• _Task goal_
Without including any picture, return the complete set of records exactly.

• _Information provided_
======

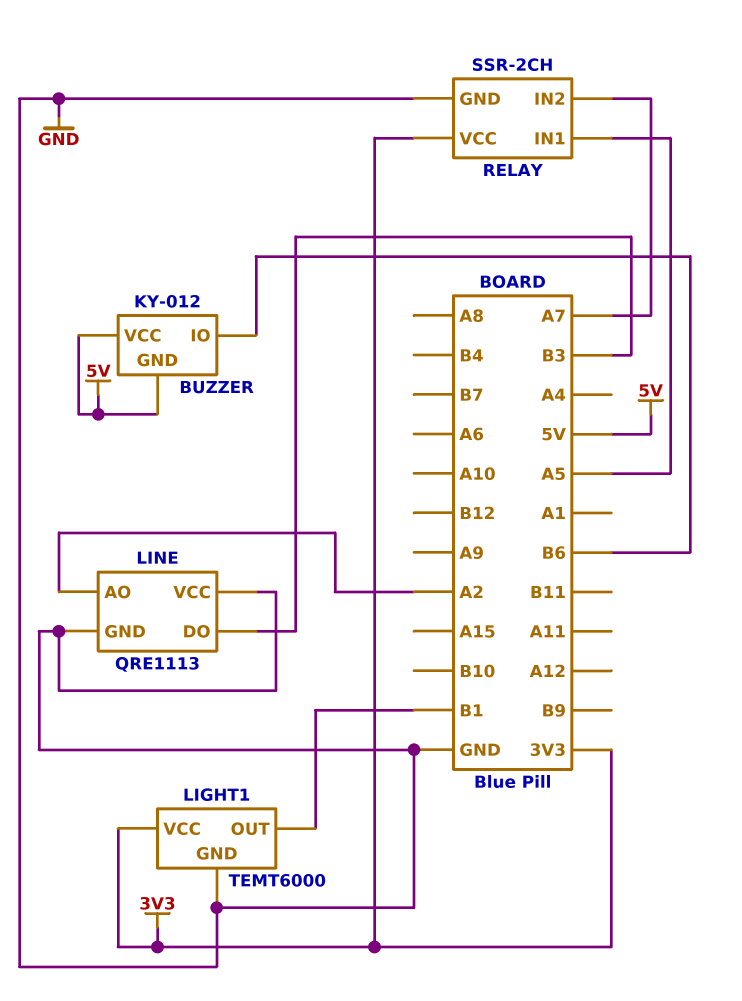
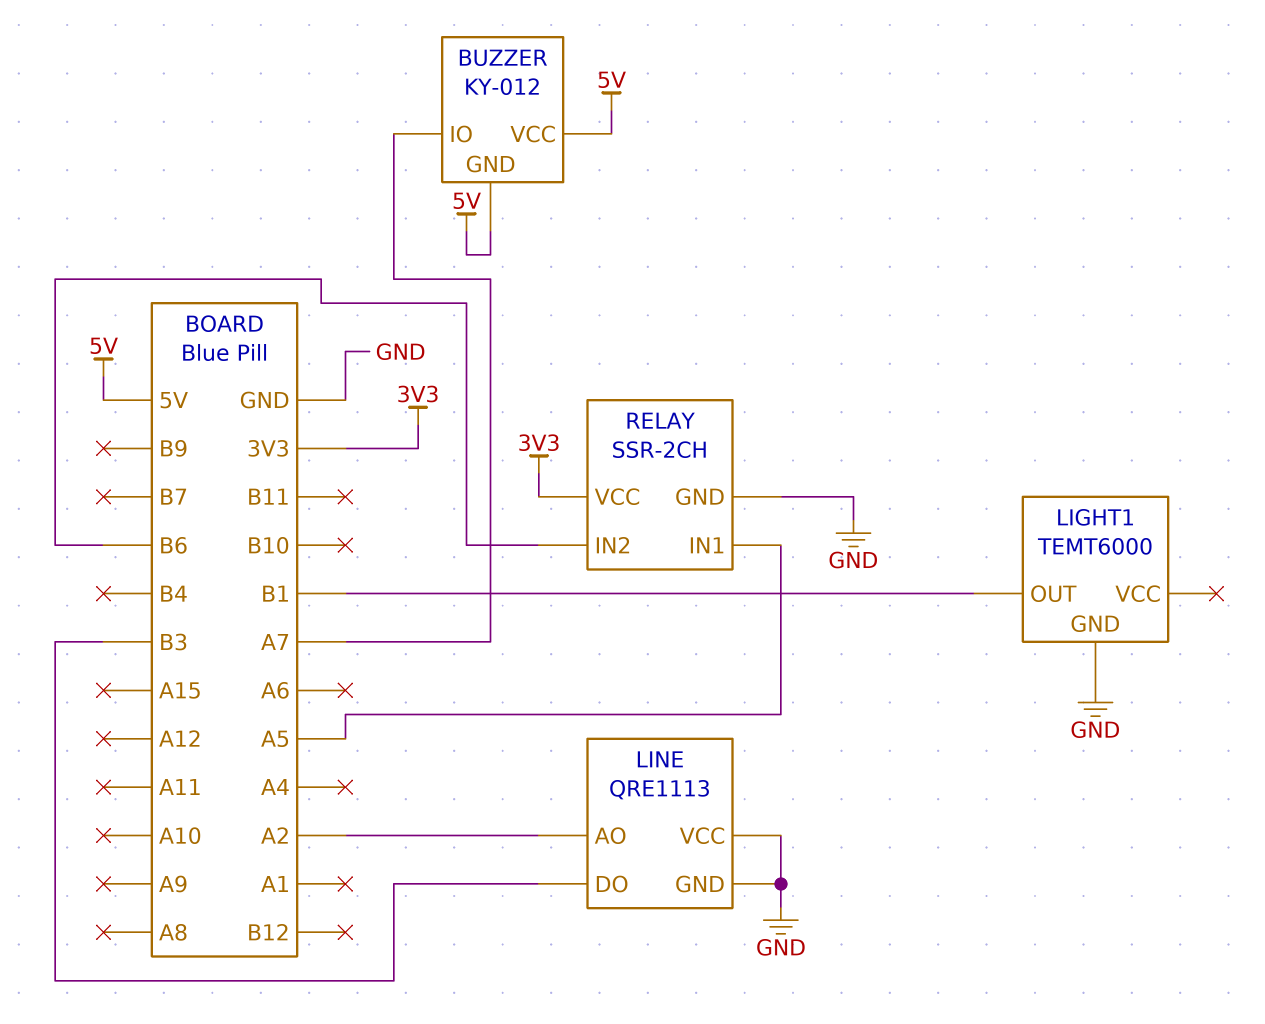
BUZZER pin IO: B6 -> A7
LIGHT1 pin VCC: 3V3 -> none
RELAY pin IN2: A7 -> B6

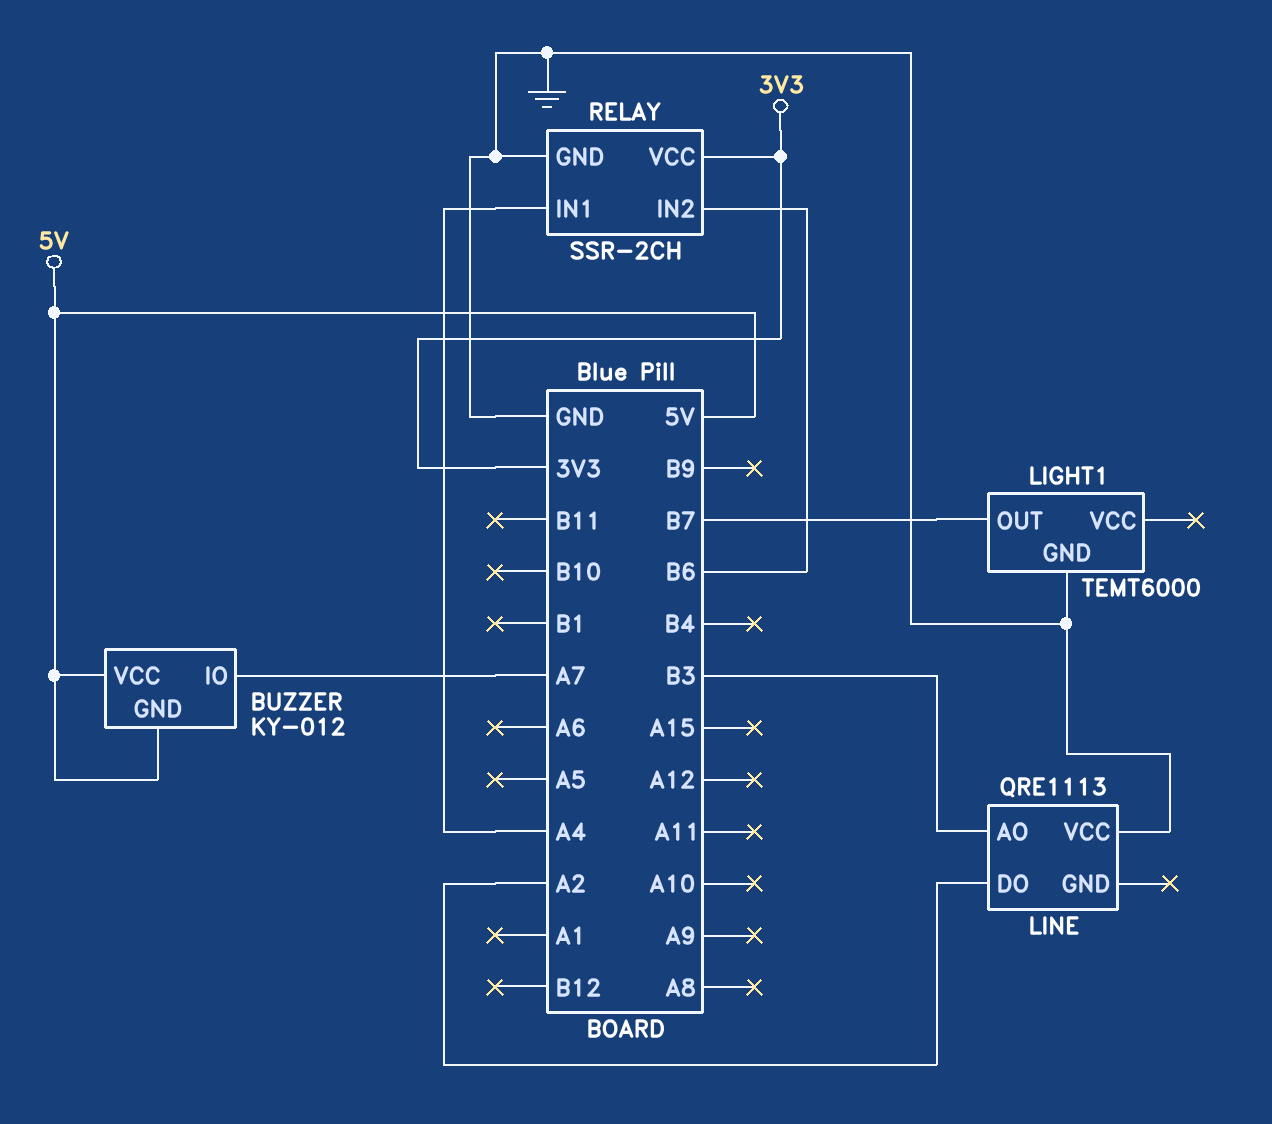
LIGHT1 pin OUT: B1 -> B7
LINE pin AO: A2 -> B3
LINE pin DO: B3 -> A2
LINE pin GND: GND -> none
RELAY pin IN1: A5 -> A4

======

• _Answer for this exercise_
BUZZER pin IO: B6 -> A7
LIGHT1 pin VCC: 3V3 -> none
RELAY pin IN2: A7 -> B6

LIGHT1 pin OUT: B1 -> B7
LINE pin AO: A2 -> B3
LINE pin DO: B3 -> A2
LINE pin GND: GND -> none
RELAY pin IN1: A5 -> A4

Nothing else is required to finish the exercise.